:: Supplied data ::
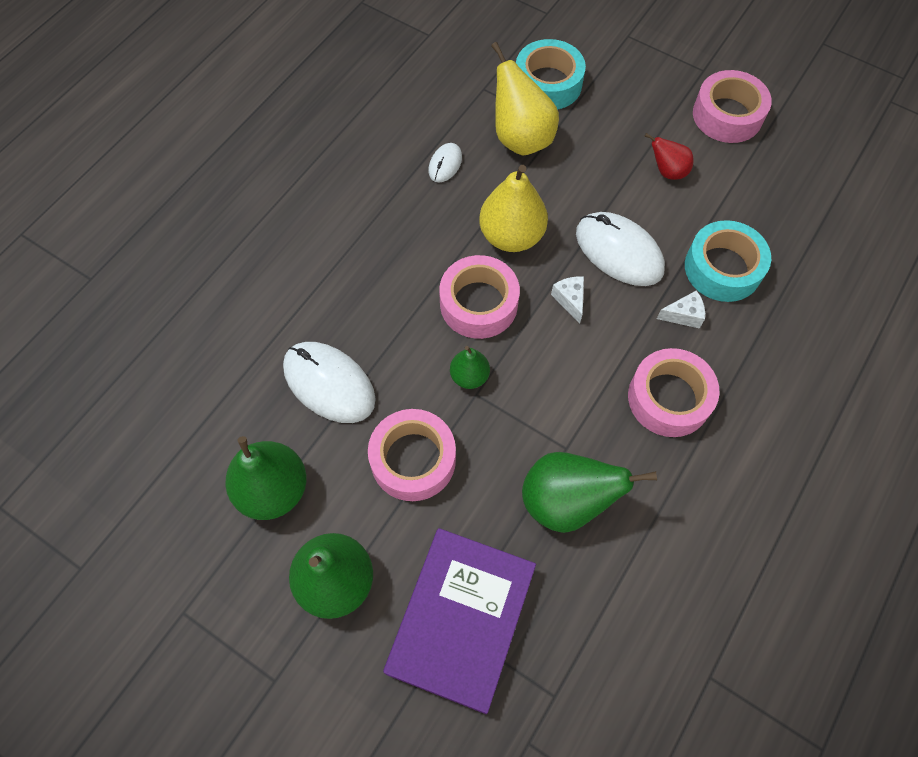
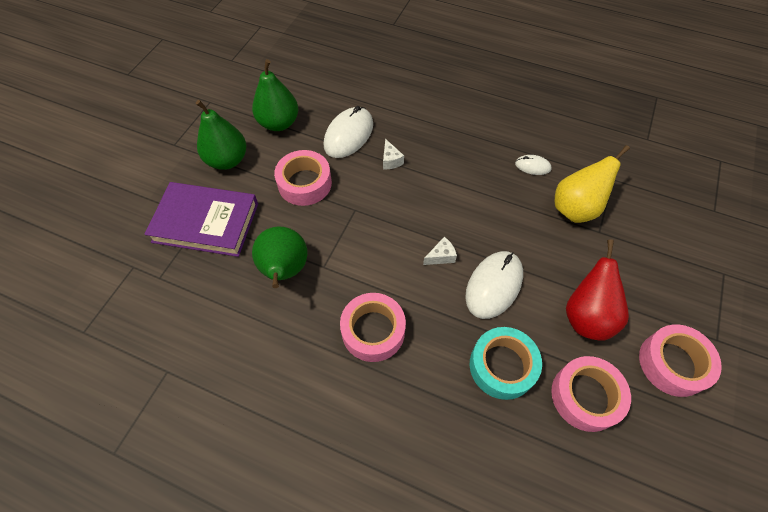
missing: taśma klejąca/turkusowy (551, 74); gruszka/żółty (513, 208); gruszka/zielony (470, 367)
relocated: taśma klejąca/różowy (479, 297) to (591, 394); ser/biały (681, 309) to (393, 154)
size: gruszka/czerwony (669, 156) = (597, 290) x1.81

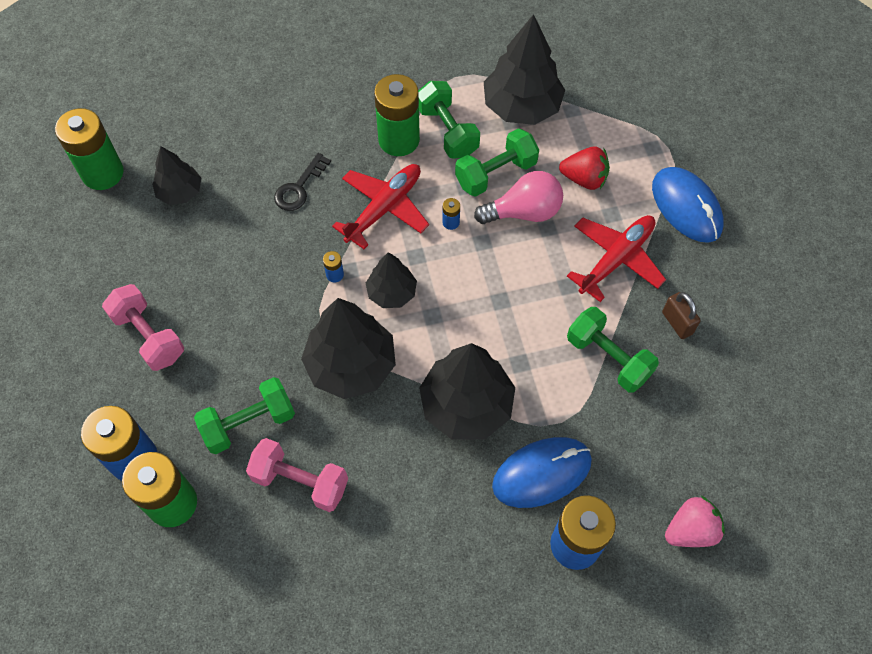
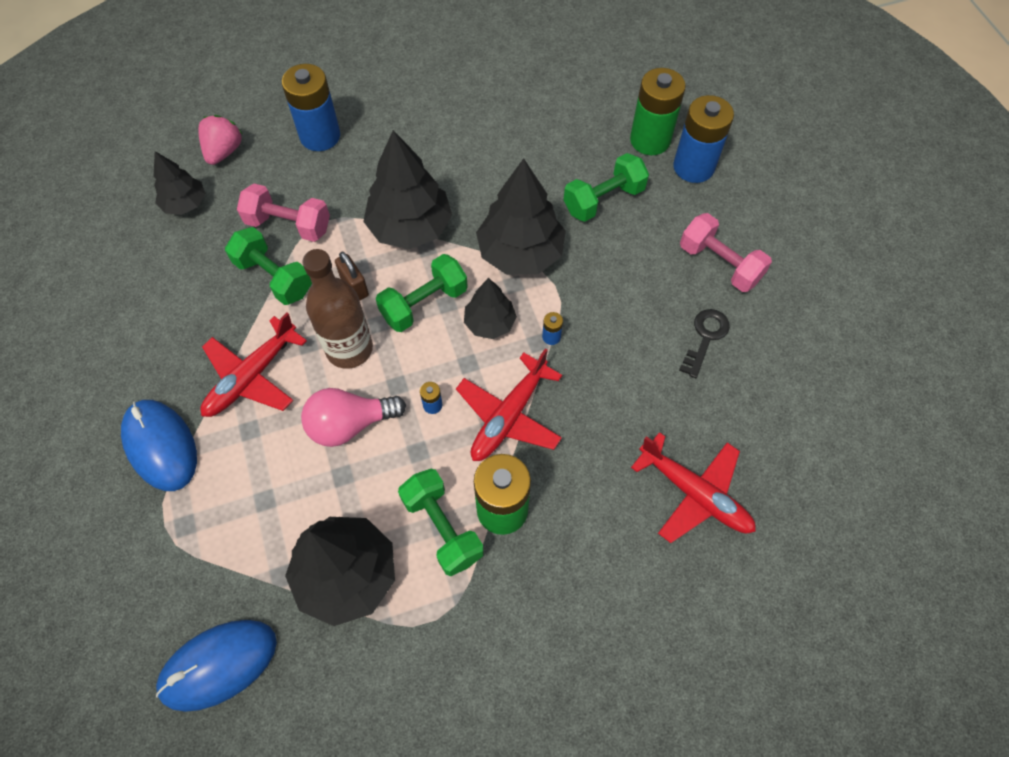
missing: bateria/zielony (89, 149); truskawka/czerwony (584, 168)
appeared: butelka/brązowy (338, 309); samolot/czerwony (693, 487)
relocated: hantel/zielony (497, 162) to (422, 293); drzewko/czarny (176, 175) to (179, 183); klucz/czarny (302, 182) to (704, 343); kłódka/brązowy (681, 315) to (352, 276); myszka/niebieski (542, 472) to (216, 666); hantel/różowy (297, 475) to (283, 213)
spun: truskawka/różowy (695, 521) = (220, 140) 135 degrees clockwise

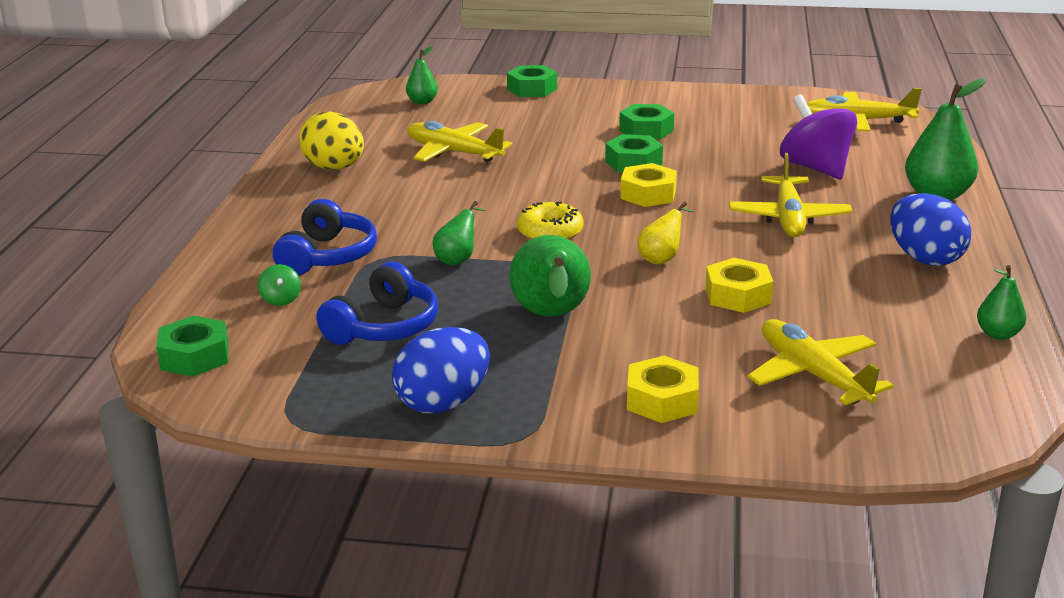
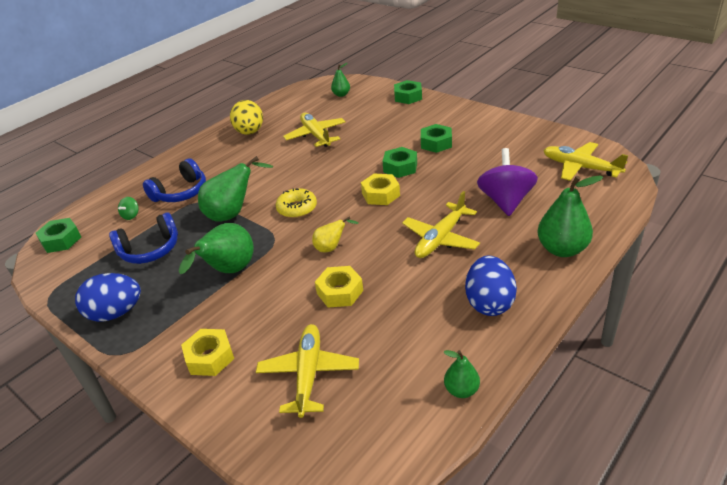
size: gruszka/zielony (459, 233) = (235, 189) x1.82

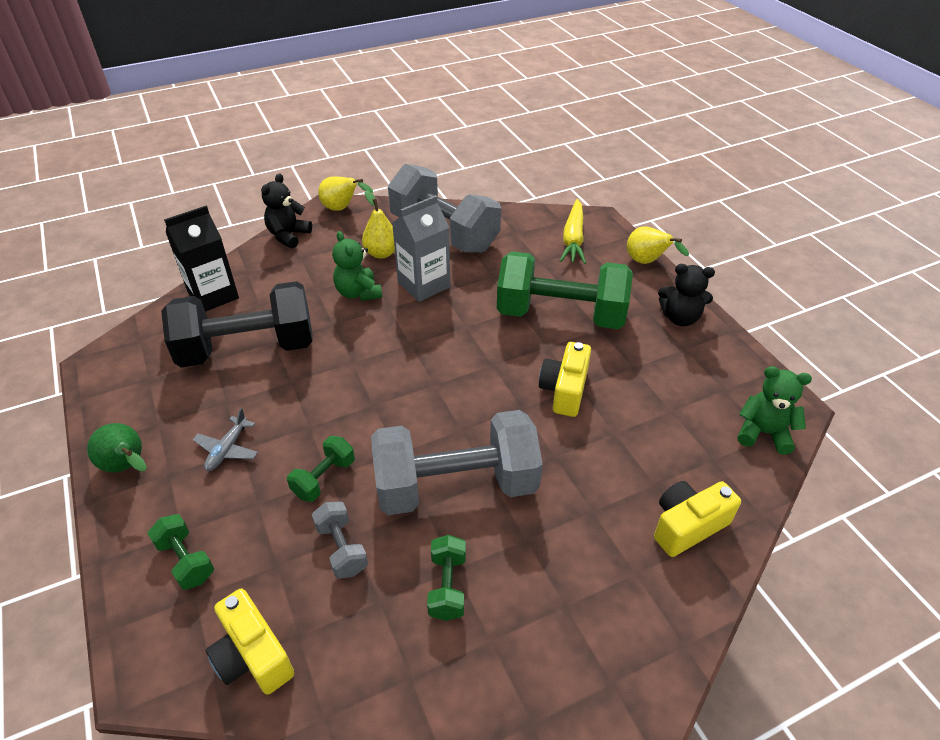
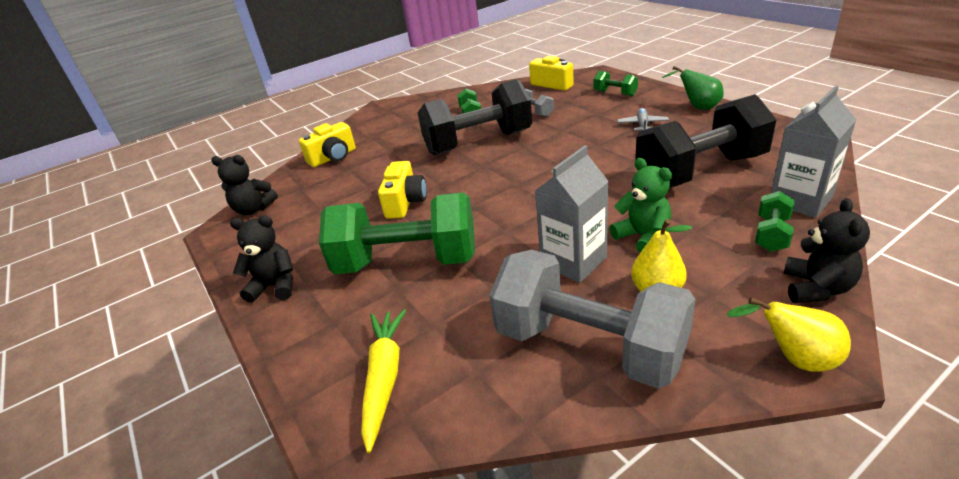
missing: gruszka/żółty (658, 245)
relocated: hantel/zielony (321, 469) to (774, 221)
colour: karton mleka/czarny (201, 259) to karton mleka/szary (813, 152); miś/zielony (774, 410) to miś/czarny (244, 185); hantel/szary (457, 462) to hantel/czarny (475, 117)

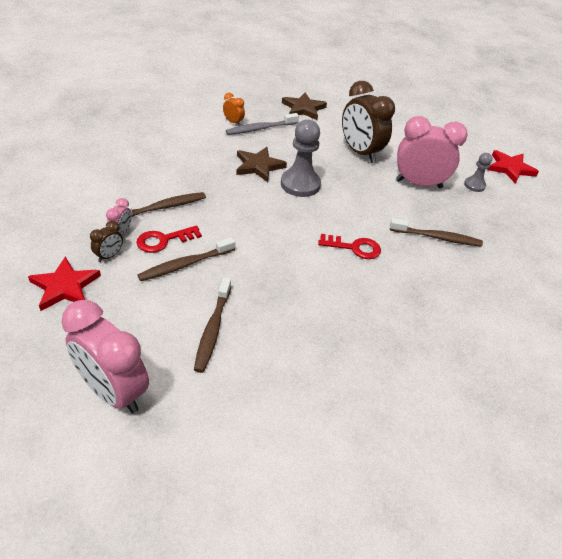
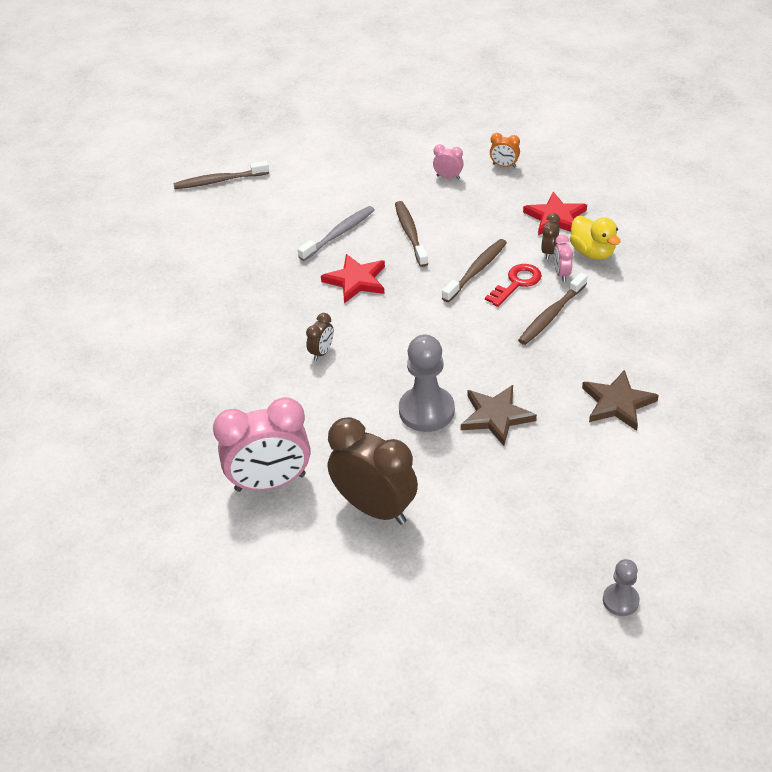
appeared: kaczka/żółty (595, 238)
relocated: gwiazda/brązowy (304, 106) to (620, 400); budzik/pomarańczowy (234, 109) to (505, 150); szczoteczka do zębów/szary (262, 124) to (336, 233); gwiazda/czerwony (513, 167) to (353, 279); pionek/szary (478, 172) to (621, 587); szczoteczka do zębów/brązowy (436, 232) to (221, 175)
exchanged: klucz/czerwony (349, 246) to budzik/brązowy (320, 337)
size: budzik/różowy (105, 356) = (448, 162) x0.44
:::
Task item: Every line in the listing that holds "klejąca" belongs in the answer.

Answer space:
missing: taśma klejąca/turkusowy (551, 74); gruszka/żółty (513, 208); gruszka/zielony (470, 367)
relocated: taśma klejąca/różowy (479, 297) to (591, 394); ser/biały (681, 309) to (393, 154)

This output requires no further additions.